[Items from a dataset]
=-=-=-=-=

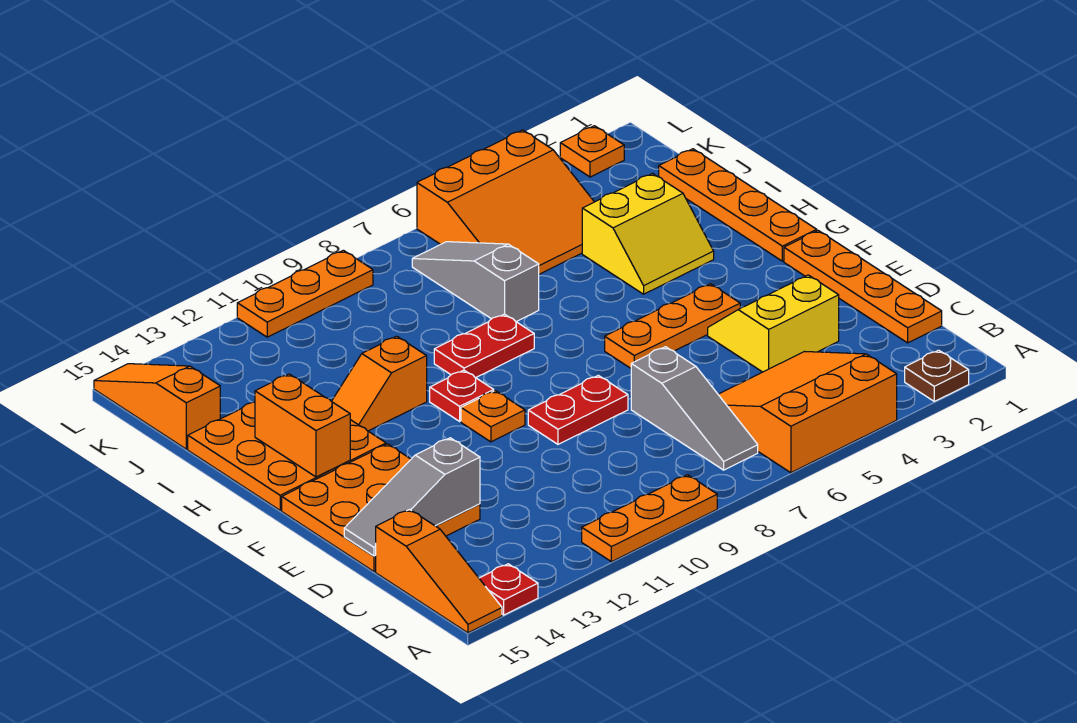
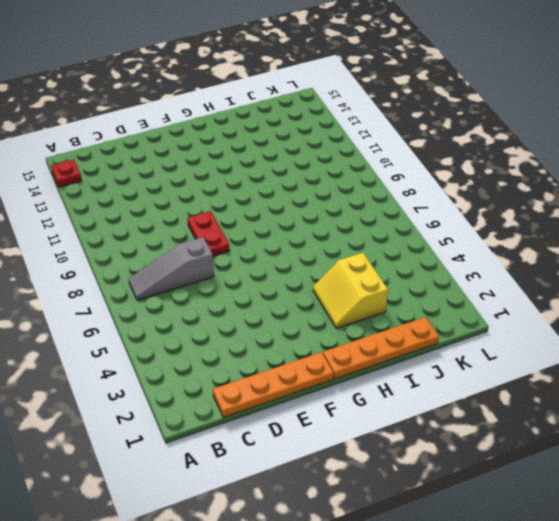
none -> brown 1x1 plate [905,350,969,401]
none -> orange 3x3 slope [718,352,897,473]
none -> orange 1x3 plate [582,475,717,562]

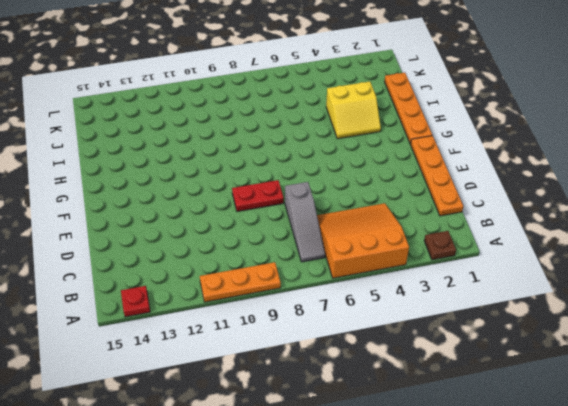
none -> orange 1x3 slope [376,509,502,633]
none -> yellow 2x2 slope [708,275,839,372]
none -> orange 3x3 plate [282,444,480,572]

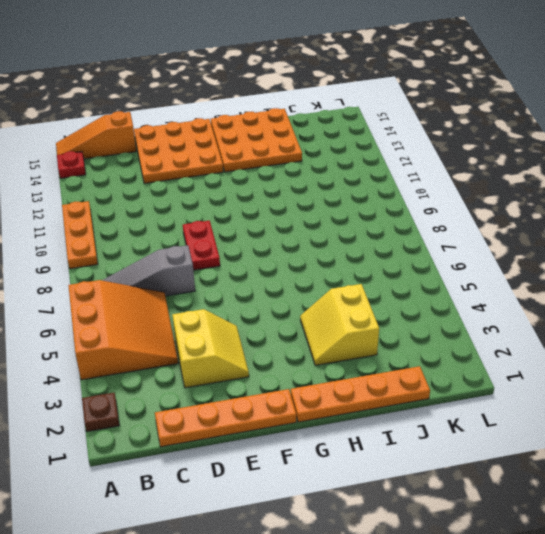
none -> orange 1x3 plate [605,284,740,368]
none -> orange 1x1 plate [461,391,525,442]
none -> red 1x1 plate [430,370,494,421]

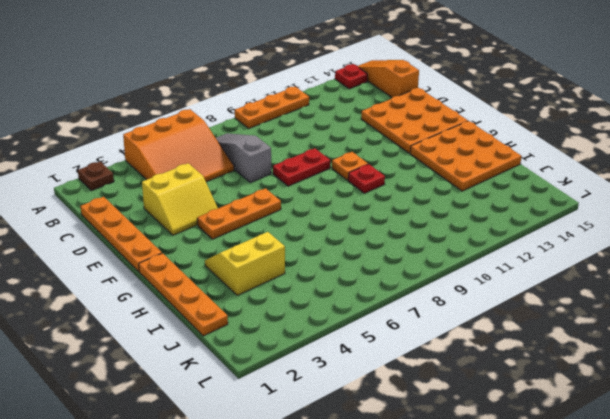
none -> red 1x2 plate [434,314,534,378]
none -> orange 1x2 slope [332,336,427,431]
none -> grey 1x3 slope [412,242,539,322]

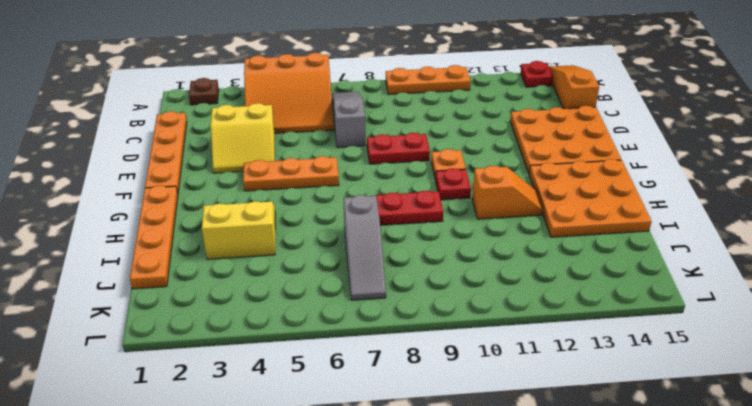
none -> orange 3x3 slope [417,130,594,274]
none -> orange 1x3 slope [94,364,220,449]
none -> orange 1x1 plate [560,126,624,177]

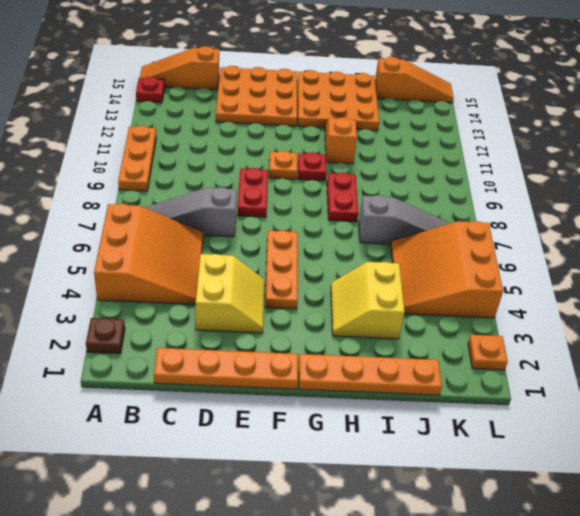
none -> orange 1x3 plate [237,250,373,337]
none -> grey 1x3 slope [344,438,480,556]
none -> orange 1x2 brick [255,374,350,477]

=-=-=-=-=

Only a number is expected: how many lines of the data include the string "grey".

● **RESULT OF THIS TASK**: 2